ASSIGNED TASK.
At the line containing "blue soap dispenser: 8 -> 9", begin retyping, and stop after the last line of the data; add nothing.
++++ GIVEN RECORDS
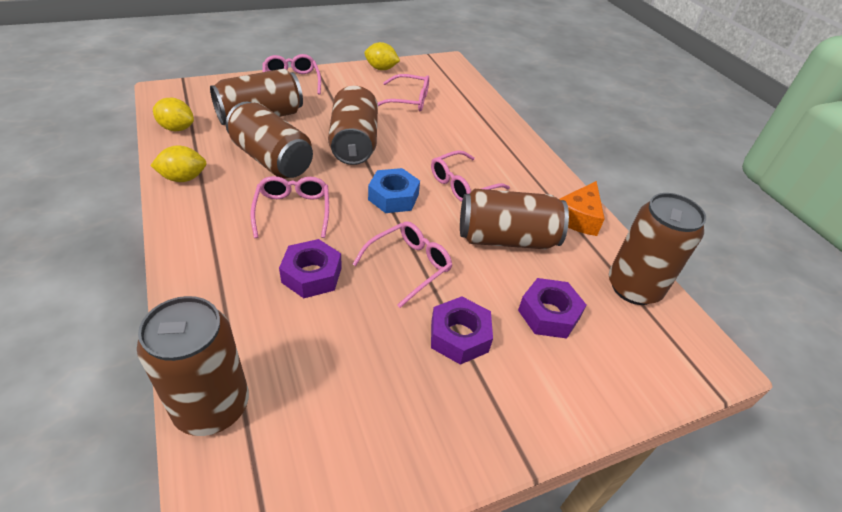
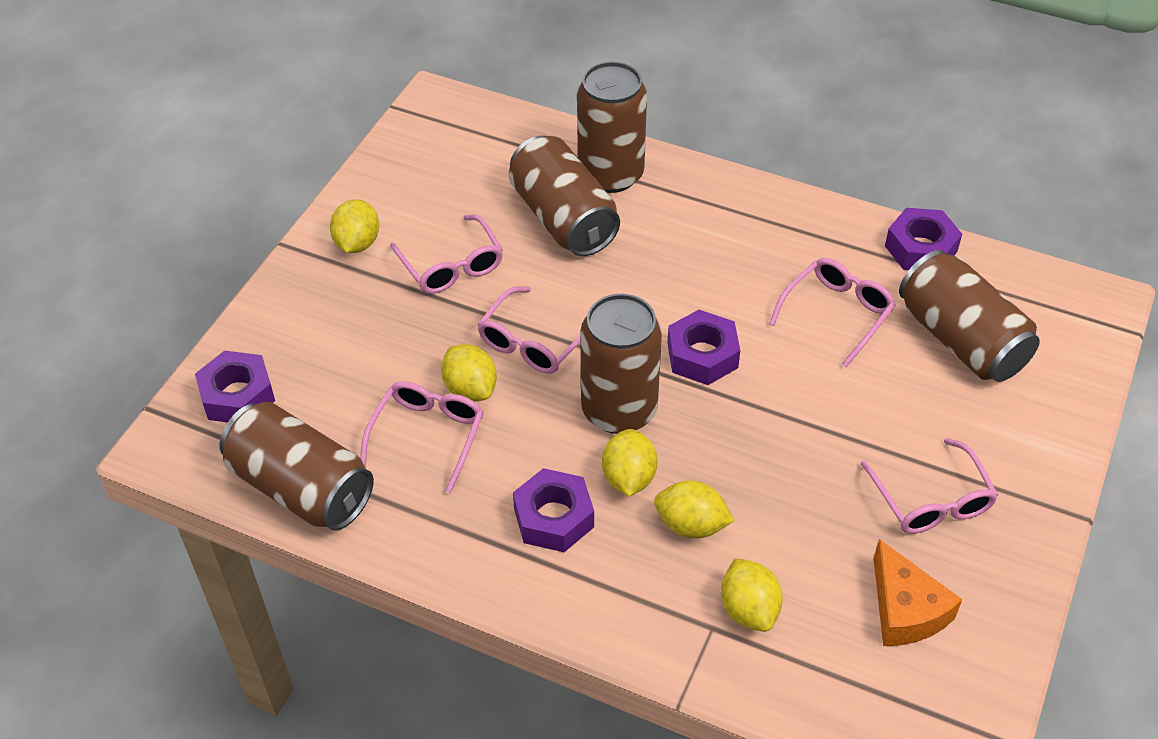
blue nut: 1 -> 0
brown can: 6 -> 5
purple nut: 3 -> 4
yellow lemon: 3 -> 5

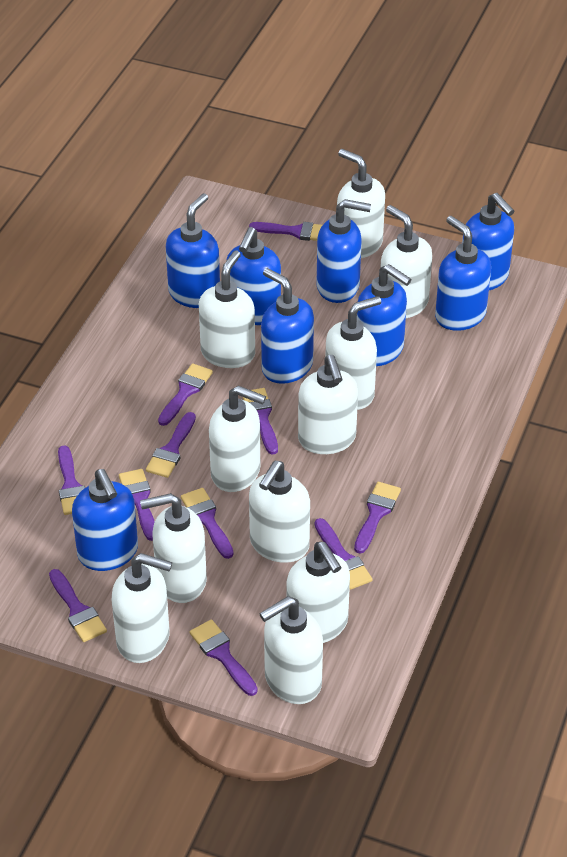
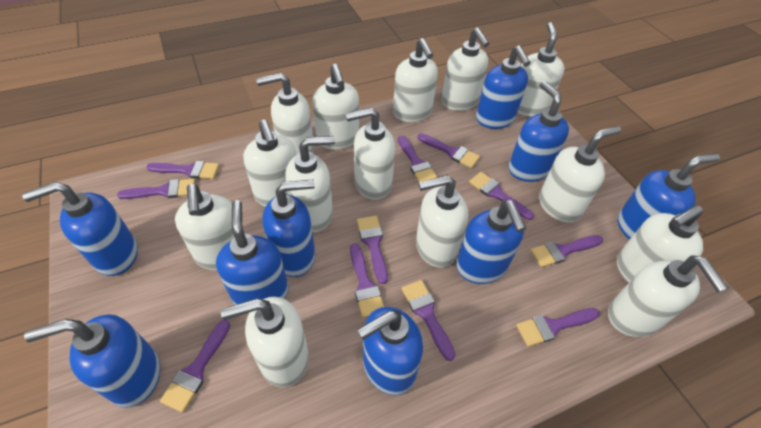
blue soap dispenser: 8 -> 9
white soap dispenser: 11 -> 14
++++++++
RESPONSE FOR THIS EXERCISE.
blue soap dispenser: 8 -> 9
white soap dispenser: 11 -> 14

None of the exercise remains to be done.